==== Task data ====
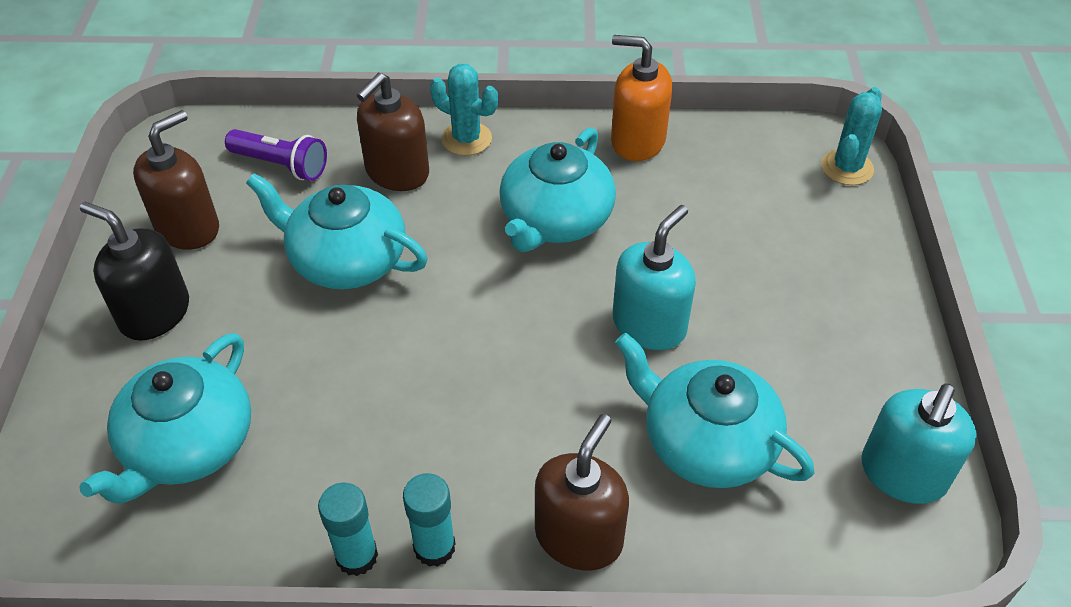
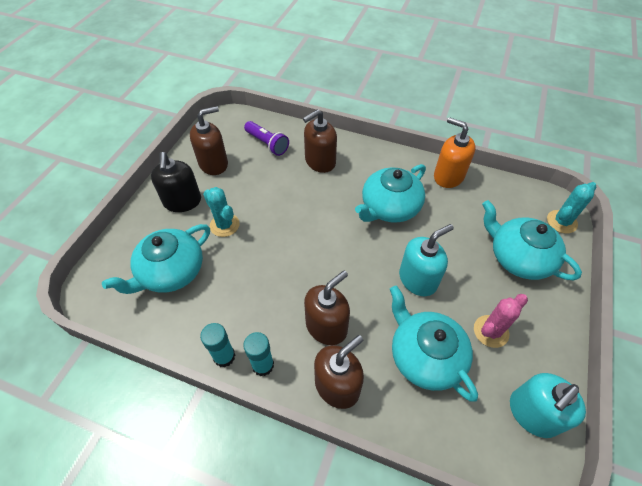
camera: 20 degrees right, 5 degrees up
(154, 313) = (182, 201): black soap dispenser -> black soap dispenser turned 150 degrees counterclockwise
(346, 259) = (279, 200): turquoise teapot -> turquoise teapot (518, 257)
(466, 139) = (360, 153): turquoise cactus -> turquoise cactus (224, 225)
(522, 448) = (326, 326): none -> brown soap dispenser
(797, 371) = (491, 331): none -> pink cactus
====
==== Task data ====
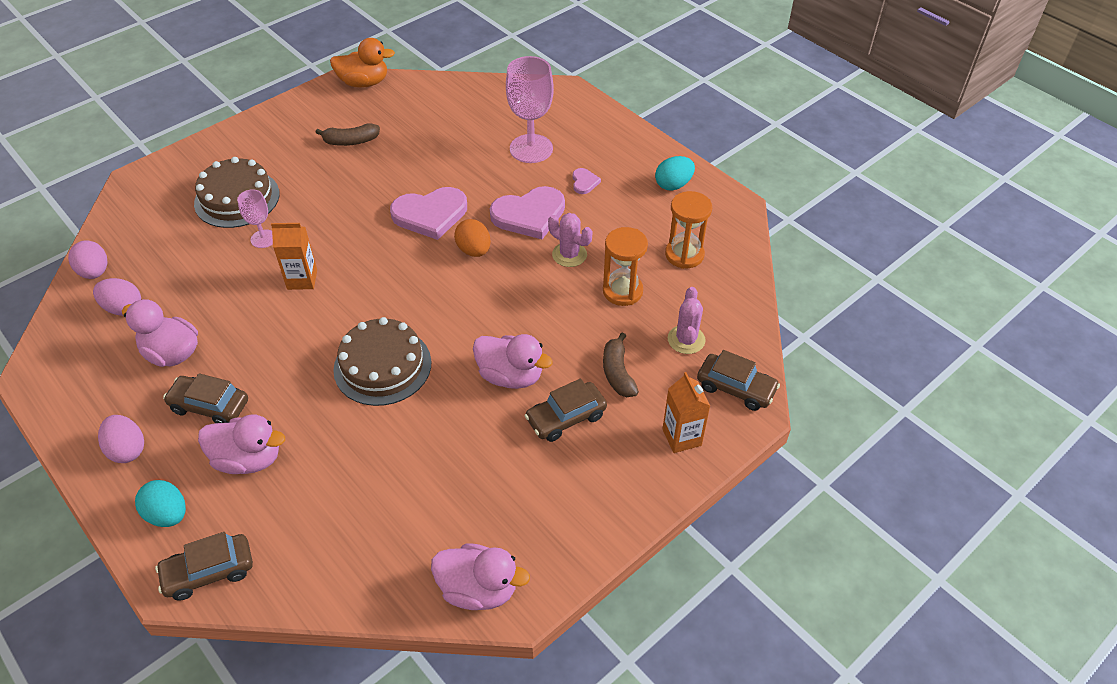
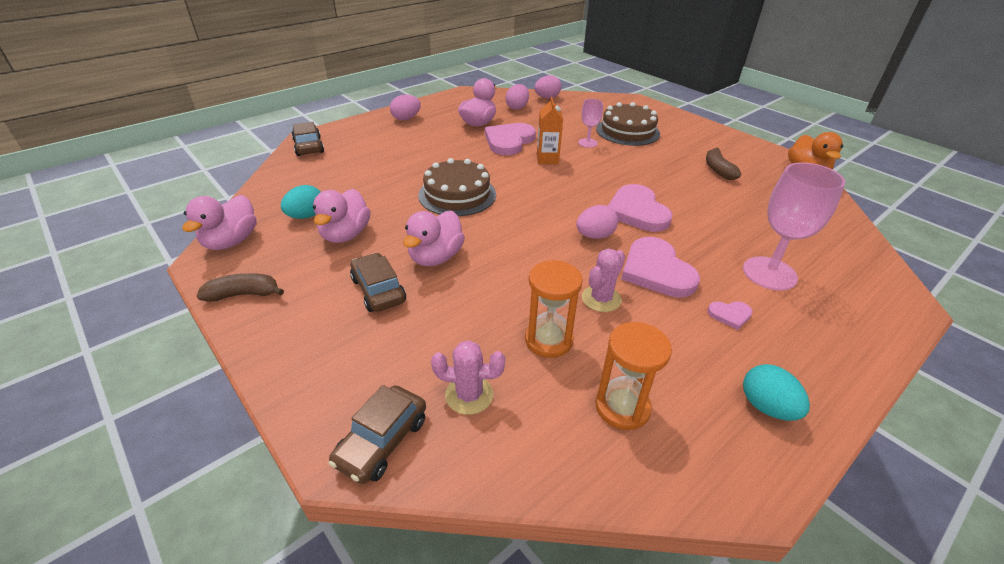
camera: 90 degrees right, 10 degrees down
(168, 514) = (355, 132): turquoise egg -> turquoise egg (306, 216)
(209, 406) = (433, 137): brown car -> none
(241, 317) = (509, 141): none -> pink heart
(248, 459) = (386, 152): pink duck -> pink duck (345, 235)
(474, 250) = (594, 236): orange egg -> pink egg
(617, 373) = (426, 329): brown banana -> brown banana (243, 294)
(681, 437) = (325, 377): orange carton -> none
====
● To do
Your answer must be the lines above from the one containing "camera: 20 degrees right, 5 degrees up" to the one containing "(797, 371) = (491, 331): none -> pink cactus", both included, restated word for word.

● Solution to the exercise
camera: 20 degrees right, 5 degrees up
(154, 313) = (182, 201): black soap dispenser -> black soap dispenser turned 150 degrees counterclockwise
(346, 259) = (279, 200): turquoise teapot -> turquoise teapot (518, 257)
(466, 139) = (360, 153): turquoise cactus -> turquoise cactus (224, 225)
(522, 448) = (326, 326): none -> brown soap dispenser
(797, 371) = (491, 331): none -> pink cactus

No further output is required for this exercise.